Start of Source data
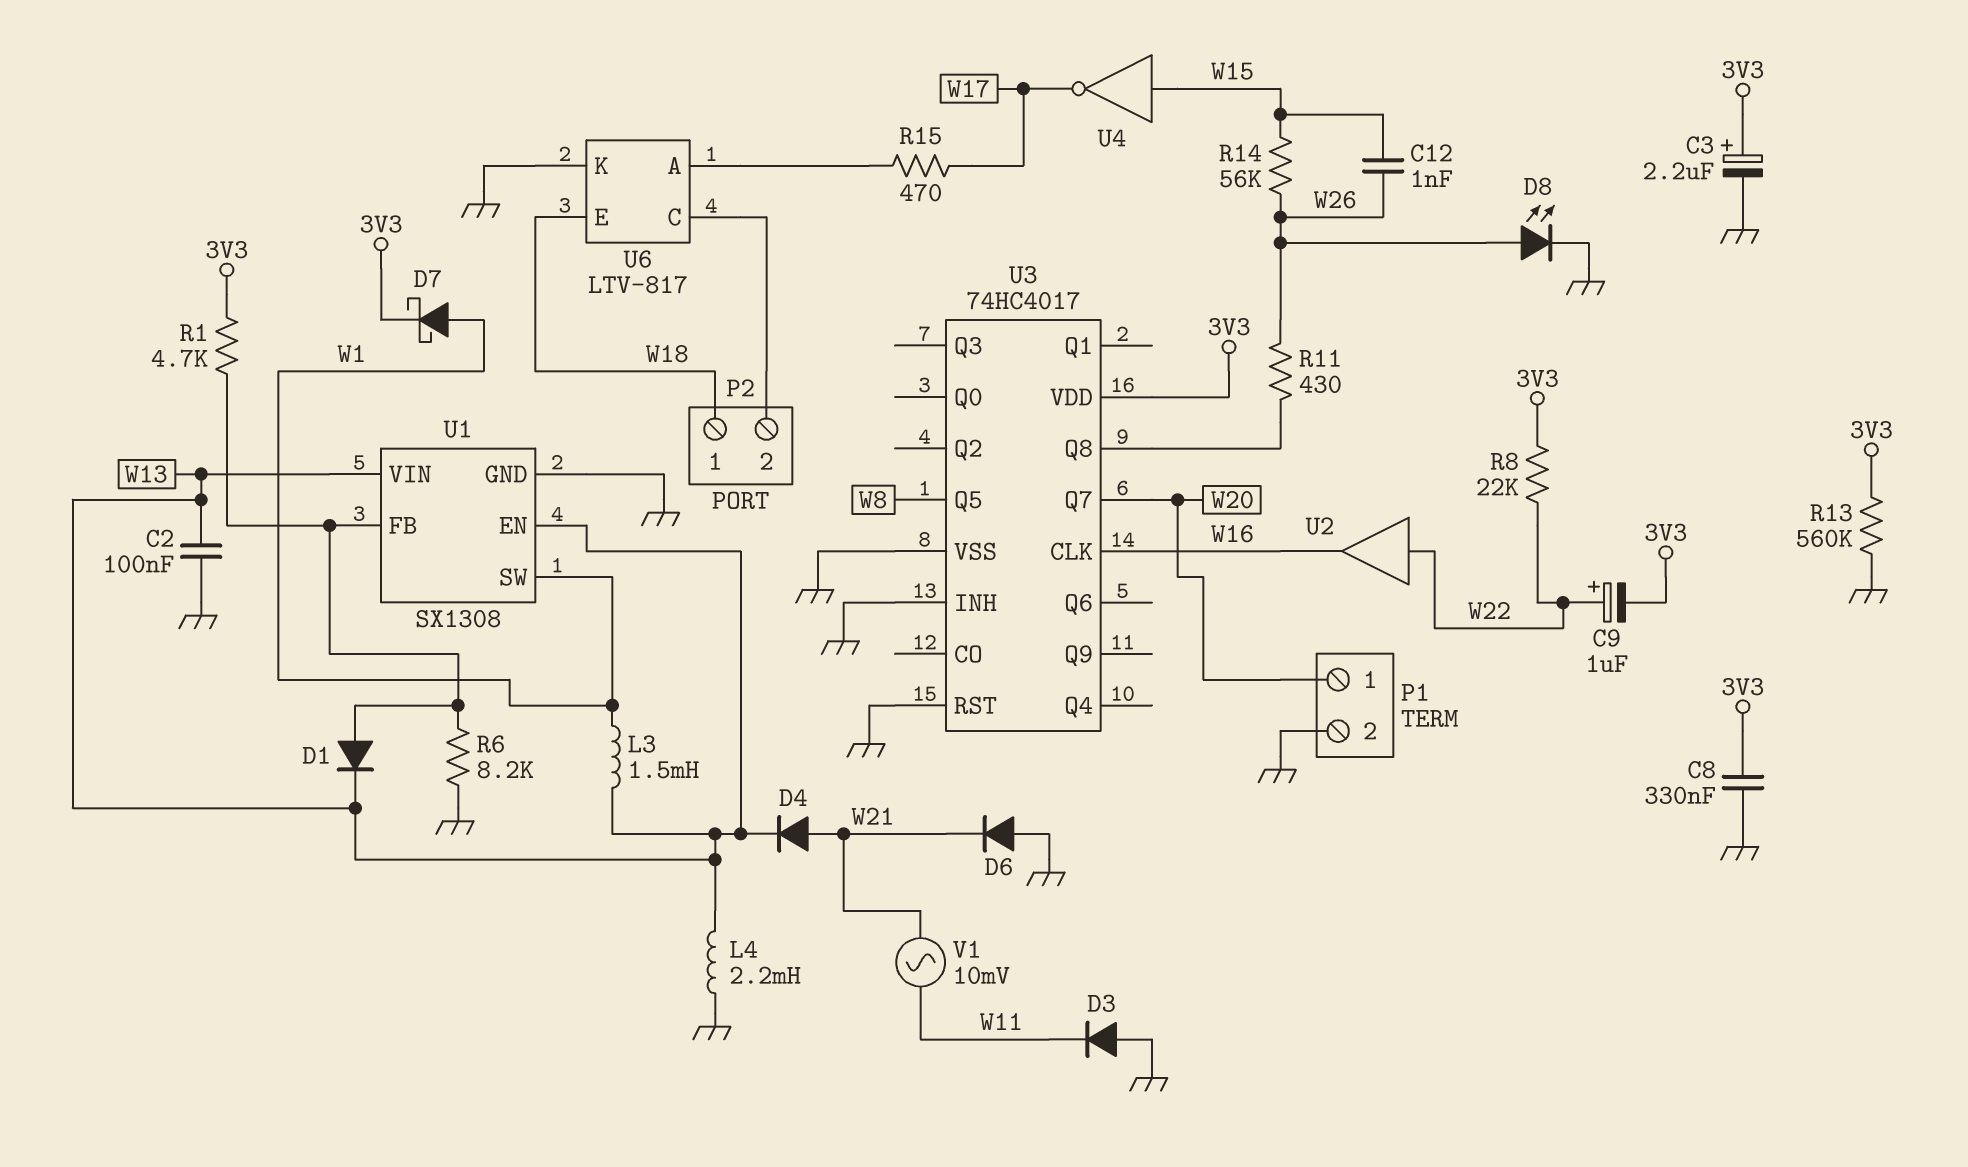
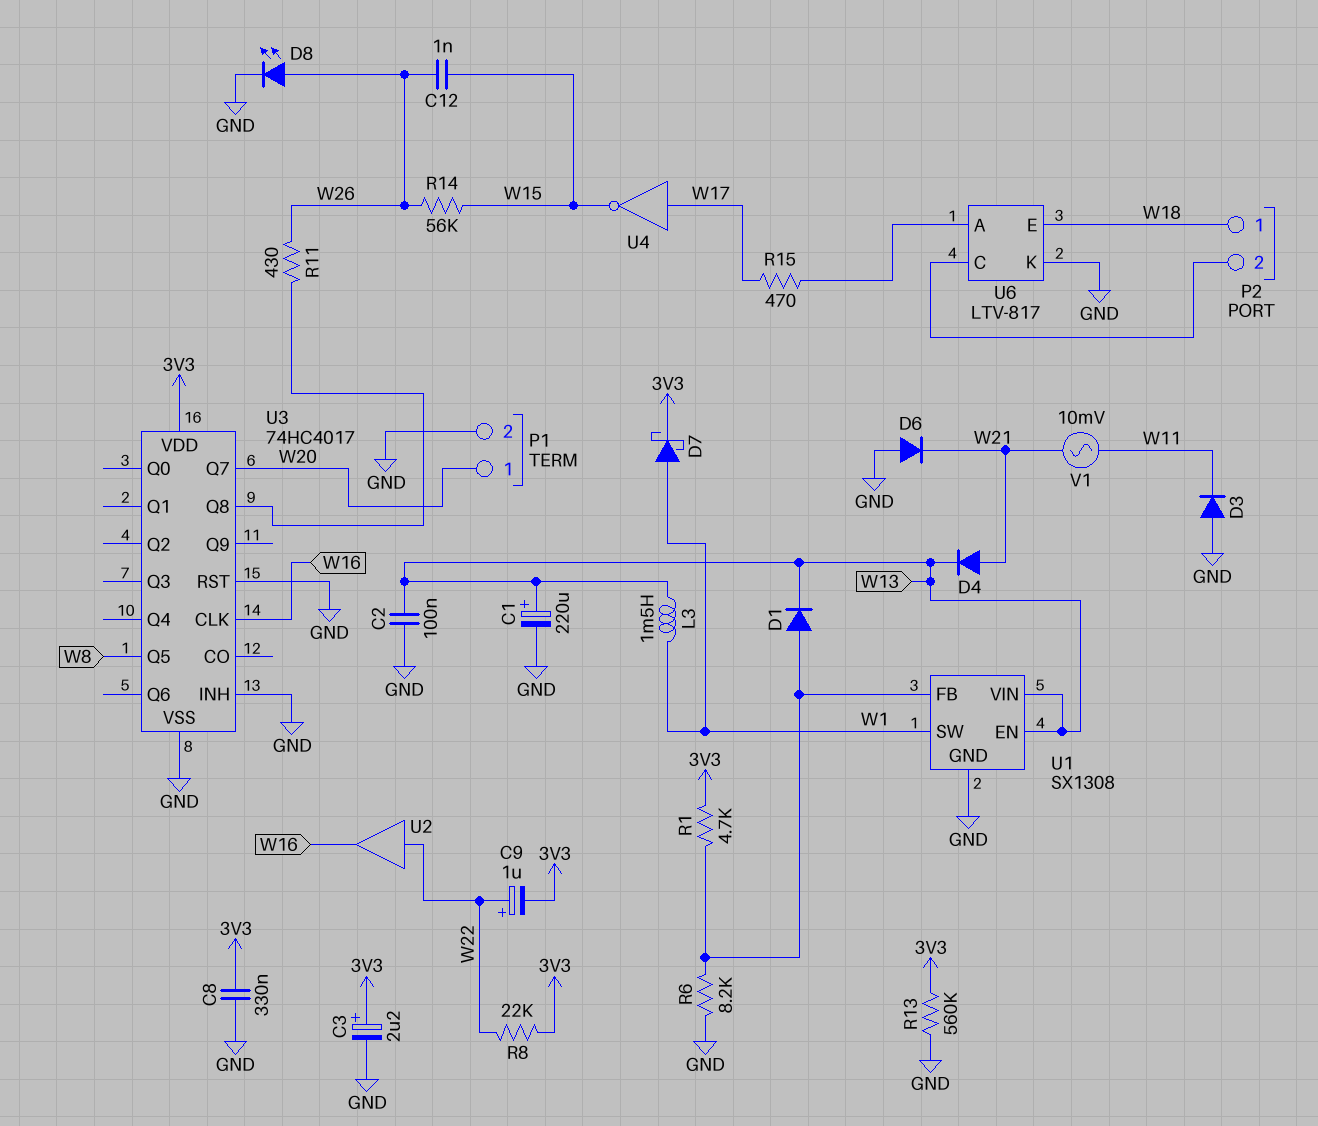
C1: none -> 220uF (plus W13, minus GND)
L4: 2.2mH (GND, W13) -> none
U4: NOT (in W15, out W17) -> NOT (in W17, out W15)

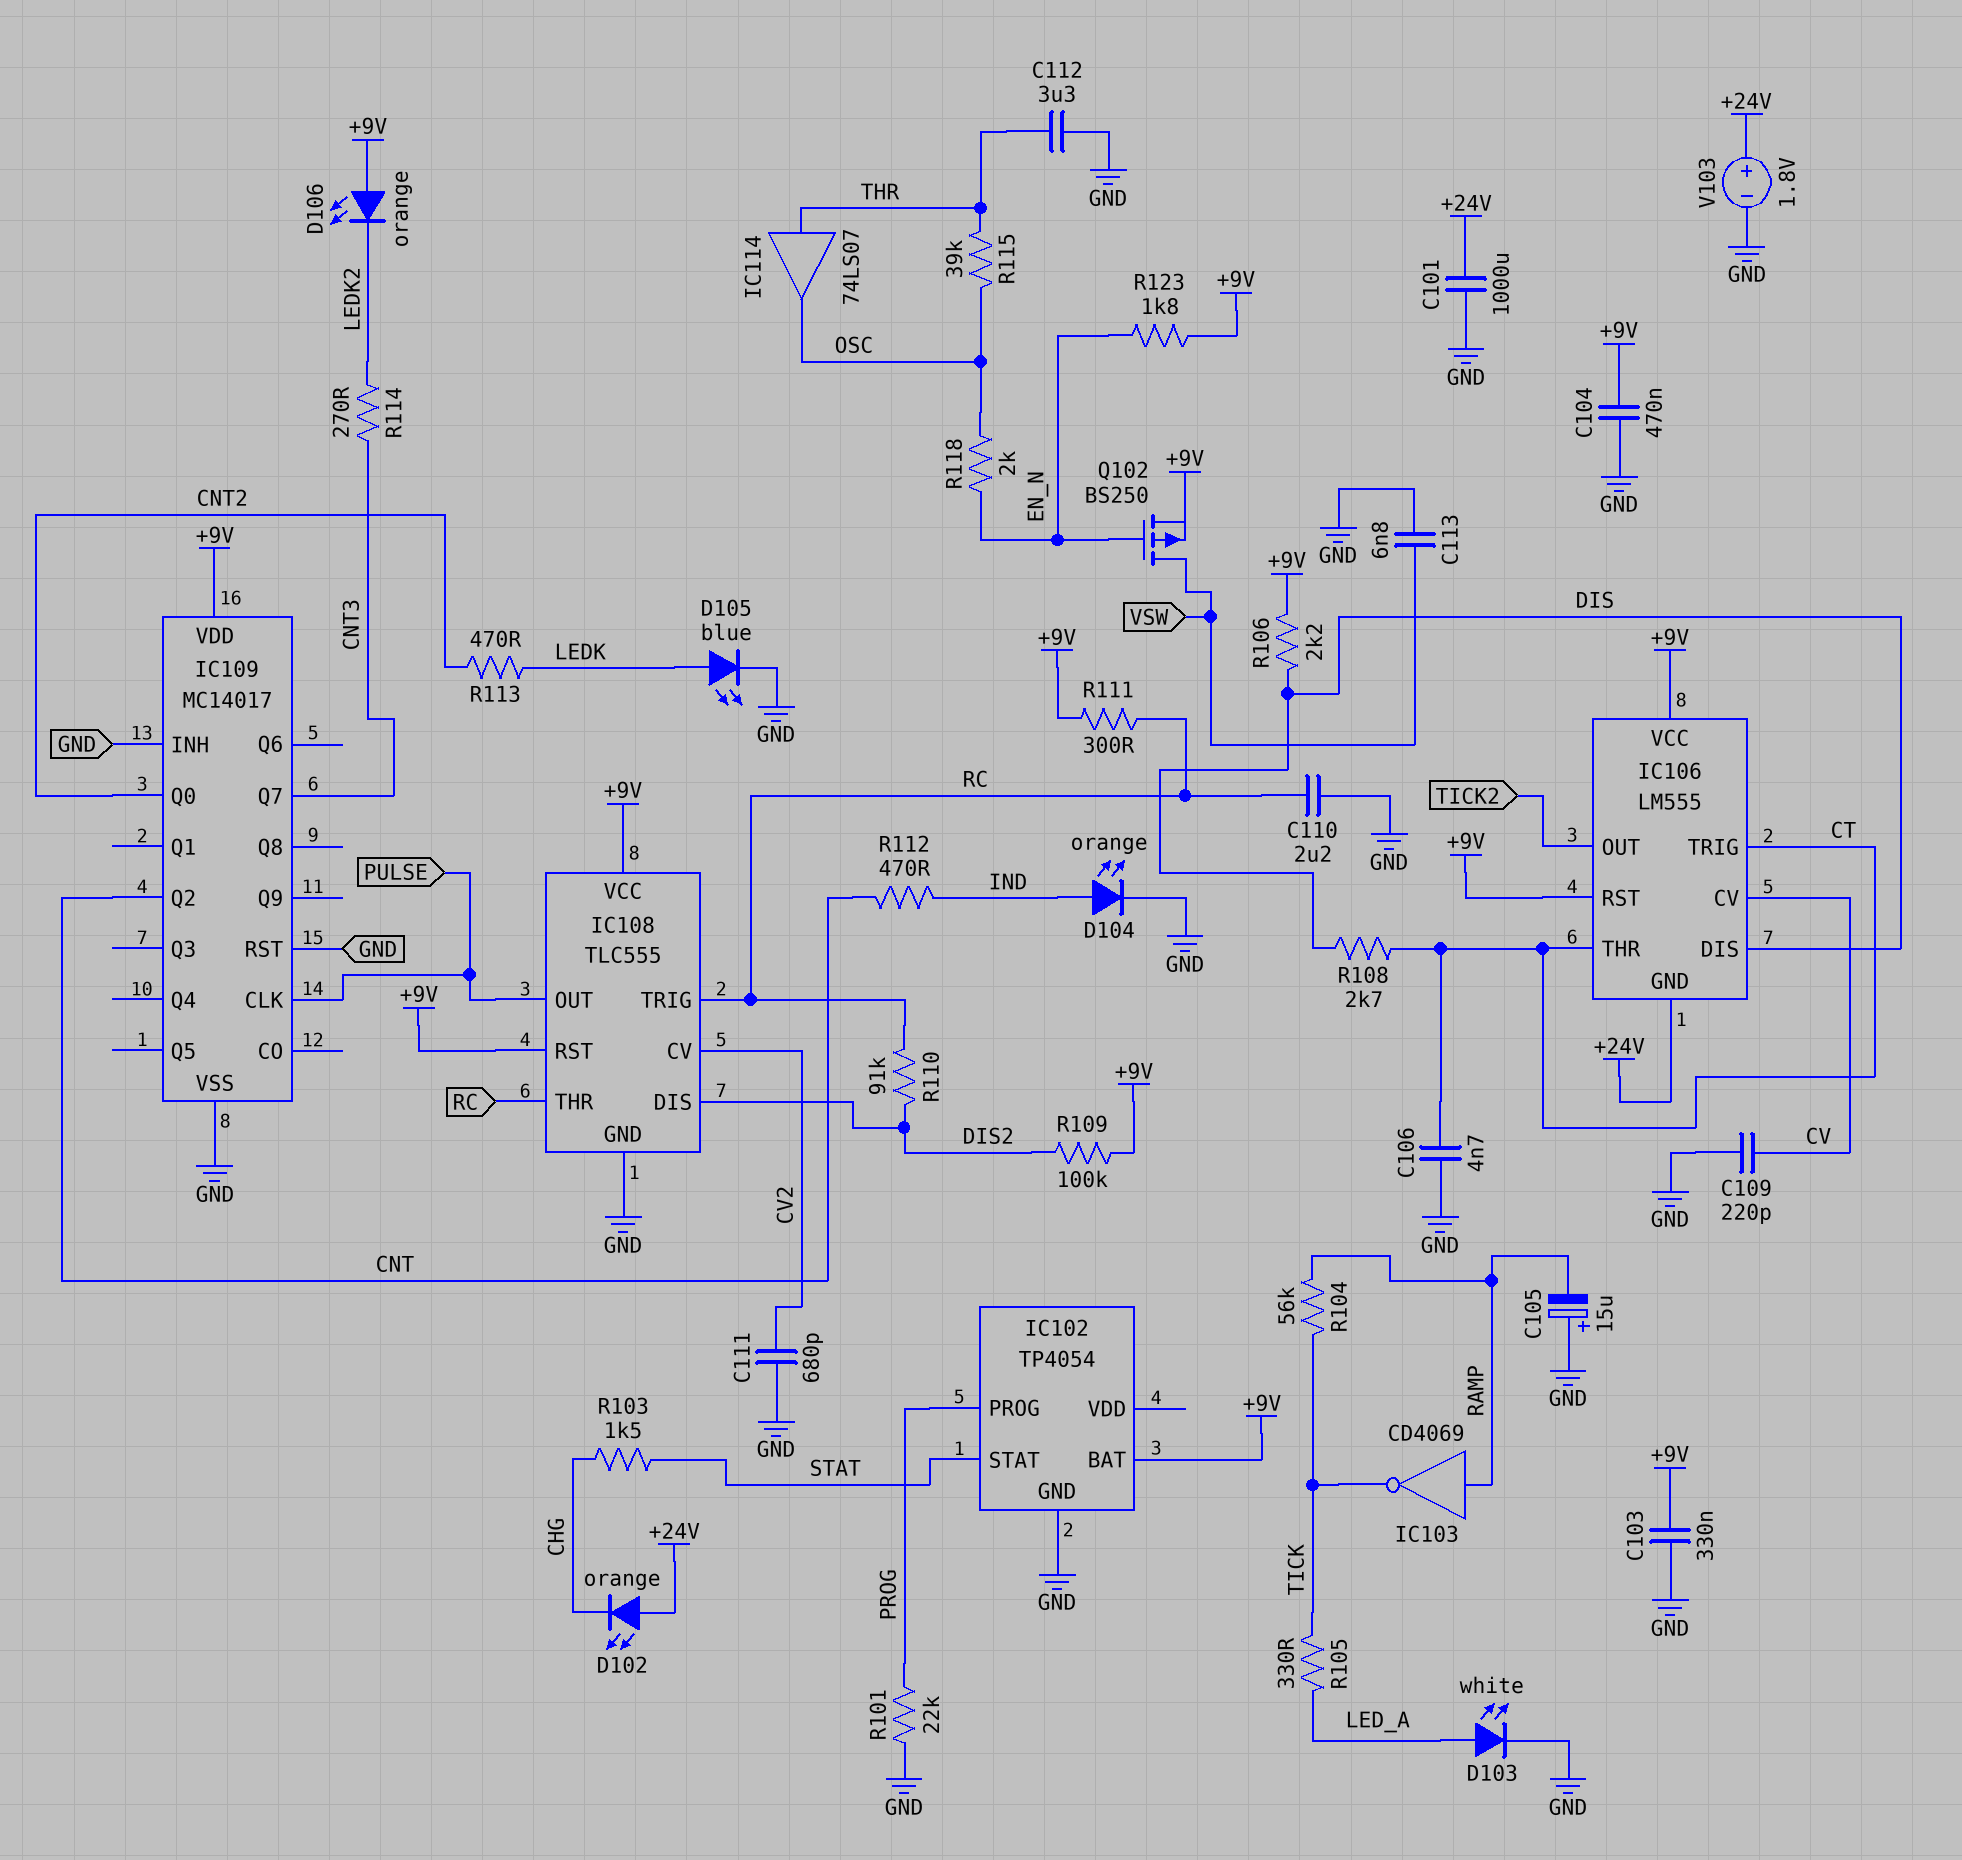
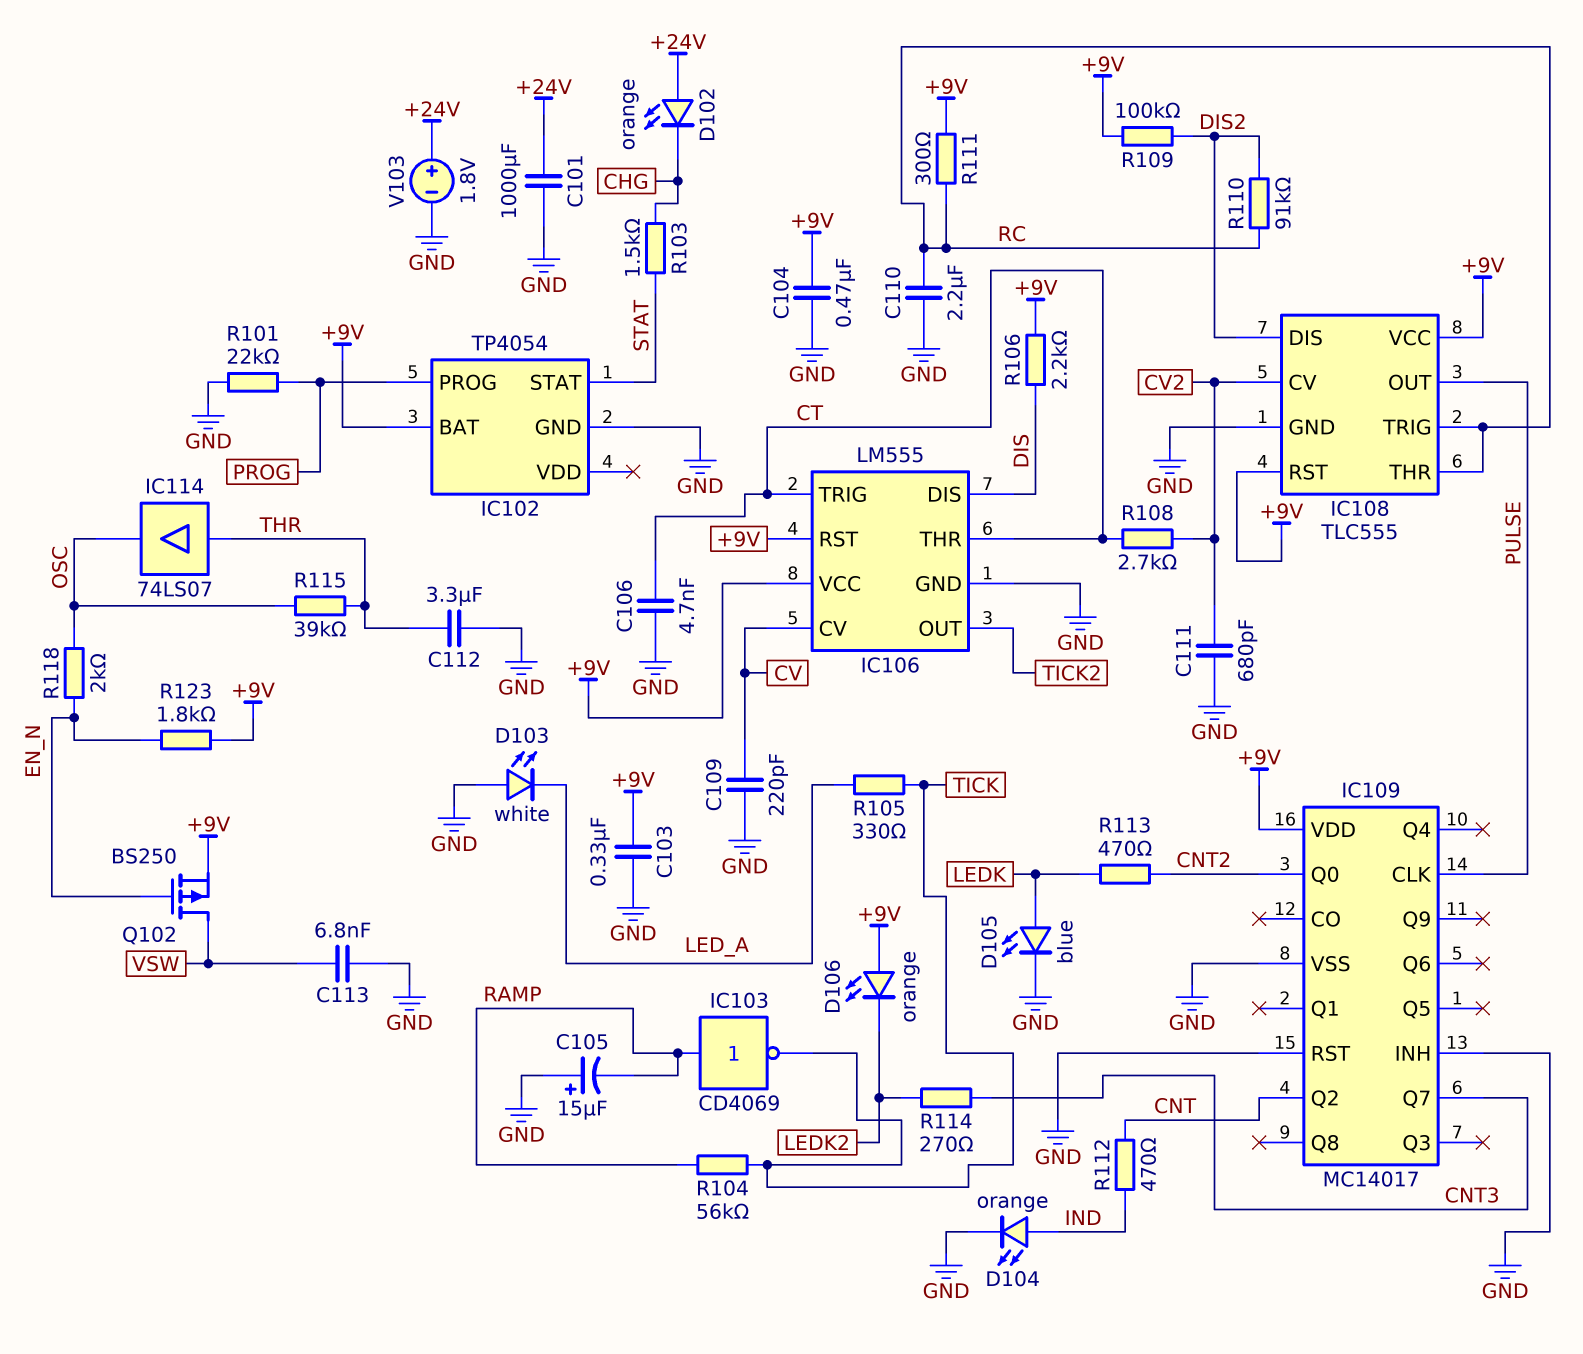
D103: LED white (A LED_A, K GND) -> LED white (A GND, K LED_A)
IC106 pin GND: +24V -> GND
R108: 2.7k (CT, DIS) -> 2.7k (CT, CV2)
End of Source data
▶ _What is being asked_
The records above are to be copied exactly, without their pictures.

▶ _Response to the exercise_
C1: none -> 220uF (plus W13, minus GND)
L4: 2.2mH (GND, W13) -> none
U4: NOT (in W15, out W17) -> NOT (in W17, out W15)

D103: LED white (A LED_A, K GND) -> LED white (A GND, K LED_A)
IC106 pin GND: +24V -> GND
R108: 2.7k (CT, DIS) -> 2.7k (CT, CV2)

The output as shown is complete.